*Work request:*
Copy nothing from the entries below except the lines from the one containing "STEPPER2 pin IN1: VN -> D19" through the one containing "LCD1 pin SDA: GP7 -> GP4", and copy those exactly.

Available data below:

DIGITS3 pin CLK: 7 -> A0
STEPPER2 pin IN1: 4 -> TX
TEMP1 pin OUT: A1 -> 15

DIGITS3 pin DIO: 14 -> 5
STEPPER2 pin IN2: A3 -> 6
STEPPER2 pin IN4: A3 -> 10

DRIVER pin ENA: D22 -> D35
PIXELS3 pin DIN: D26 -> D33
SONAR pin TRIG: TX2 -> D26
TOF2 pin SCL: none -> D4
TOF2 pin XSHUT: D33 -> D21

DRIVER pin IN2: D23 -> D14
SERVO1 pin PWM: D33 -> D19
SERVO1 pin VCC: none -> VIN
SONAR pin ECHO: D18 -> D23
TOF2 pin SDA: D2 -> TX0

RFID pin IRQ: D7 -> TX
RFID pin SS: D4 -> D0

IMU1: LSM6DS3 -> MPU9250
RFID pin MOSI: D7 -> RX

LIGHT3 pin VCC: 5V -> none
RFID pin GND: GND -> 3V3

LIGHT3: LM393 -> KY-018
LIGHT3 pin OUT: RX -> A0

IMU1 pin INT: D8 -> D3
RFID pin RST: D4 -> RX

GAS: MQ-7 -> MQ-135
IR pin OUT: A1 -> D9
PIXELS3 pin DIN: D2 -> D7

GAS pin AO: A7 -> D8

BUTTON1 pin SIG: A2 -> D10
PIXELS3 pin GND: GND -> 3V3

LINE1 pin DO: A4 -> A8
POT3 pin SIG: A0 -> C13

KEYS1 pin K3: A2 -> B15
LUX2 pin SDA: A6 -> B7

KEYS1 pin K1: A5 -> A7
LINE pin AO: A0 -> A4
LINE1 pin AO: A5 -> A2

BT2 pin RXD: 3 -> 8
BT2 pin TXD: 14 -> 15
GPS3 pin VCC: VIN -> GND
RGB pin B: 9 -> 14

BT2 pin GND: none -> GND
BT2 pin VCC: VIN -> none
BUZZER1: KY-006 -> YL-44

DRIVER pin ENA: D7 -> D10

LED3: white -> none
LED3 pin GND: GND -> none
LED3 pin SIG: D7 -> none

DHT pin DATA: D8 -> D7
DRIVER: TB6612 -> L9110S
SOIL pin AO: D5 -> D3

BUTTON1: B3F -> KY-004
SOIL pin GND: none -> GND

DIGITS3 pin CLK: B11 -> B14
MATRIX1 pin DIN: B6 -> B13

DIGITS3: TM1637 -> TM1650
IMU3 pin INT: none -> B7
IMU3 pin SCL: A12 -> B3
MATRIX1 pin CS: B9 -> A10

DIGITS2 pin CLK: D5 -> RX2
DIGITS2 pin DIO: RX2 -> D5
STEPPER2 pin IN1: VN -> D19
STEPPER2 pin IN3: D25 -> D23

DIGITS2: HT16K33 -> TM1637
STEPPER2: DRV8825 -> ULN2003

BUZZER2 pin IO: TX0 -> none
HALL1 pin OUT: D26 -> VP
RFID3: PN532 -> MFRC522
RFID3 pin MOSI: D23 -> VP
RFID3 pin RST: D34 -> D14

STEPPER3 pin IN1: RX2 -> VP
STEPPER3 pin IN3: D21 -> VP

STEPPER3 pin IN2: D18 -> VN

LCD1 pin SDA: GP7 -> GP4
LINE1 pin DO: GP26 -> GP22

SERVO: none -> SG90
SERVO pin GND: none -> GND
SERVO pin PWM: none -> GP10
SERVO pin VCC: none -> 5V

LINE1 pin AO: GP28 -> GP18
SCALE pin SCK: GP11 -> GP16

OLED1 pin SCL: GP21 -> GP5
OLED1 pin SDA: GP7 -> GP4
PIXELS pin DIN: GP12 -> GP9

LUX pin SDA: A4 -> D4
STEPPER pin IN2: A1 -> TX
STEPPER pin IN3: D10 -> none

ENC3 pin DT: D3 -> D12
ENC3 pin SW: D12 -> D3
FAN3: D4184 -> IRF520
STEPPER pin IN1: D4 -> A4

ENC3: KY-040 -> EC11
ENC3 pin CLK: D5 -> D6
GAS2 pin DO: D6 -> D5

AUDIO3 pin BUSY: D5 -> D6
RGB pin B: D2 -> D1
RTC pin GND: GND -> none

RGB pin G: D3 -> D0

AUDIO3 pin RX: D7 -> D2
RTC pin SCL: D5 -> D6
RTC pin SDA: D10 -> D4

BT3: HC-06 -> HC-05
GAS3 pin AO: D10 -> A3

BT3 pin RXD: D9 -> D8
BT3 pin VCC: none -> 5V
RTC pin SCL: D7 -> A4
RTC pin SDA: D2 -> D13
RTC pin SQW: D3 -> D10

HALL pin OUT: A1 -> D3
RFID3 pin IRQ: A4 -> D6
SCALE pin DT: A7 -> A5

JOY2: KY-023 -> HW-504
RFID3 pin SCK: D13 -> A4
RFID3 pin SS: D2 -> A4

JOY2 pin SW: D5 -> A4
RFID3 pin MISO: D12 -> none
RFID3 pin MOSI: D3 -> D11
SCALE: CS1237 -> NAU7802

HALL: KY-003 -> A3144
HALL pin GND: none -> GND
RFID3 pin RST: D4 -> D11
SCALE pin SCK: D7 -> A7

End of Available data.

*Solution to the problem:*
STEPPER2 pin IN1: VN -> D19
STEPPER2 pin IN3: D25 -> D23

DIGITS2: HT16K33 -> TM1637
STEPPER2: DRV8825 -> ULN2003

BUZZER2 pin IO: TX0 -> none
HALL1 pin OUT: D26 -> VP
RFID3: PN532 -> MFRC522
RFID3 pin MOSI: D23 -> VP
RFID3 pin RST: D34 -> D14

STEPPER3 pin IN1: RX2 -> VP
STEPPER3 pin IN3: D21 -> VP

STEPPER3 pin IN2: D18 -> VN

LCD1 pin SDA: GP7 -> GP4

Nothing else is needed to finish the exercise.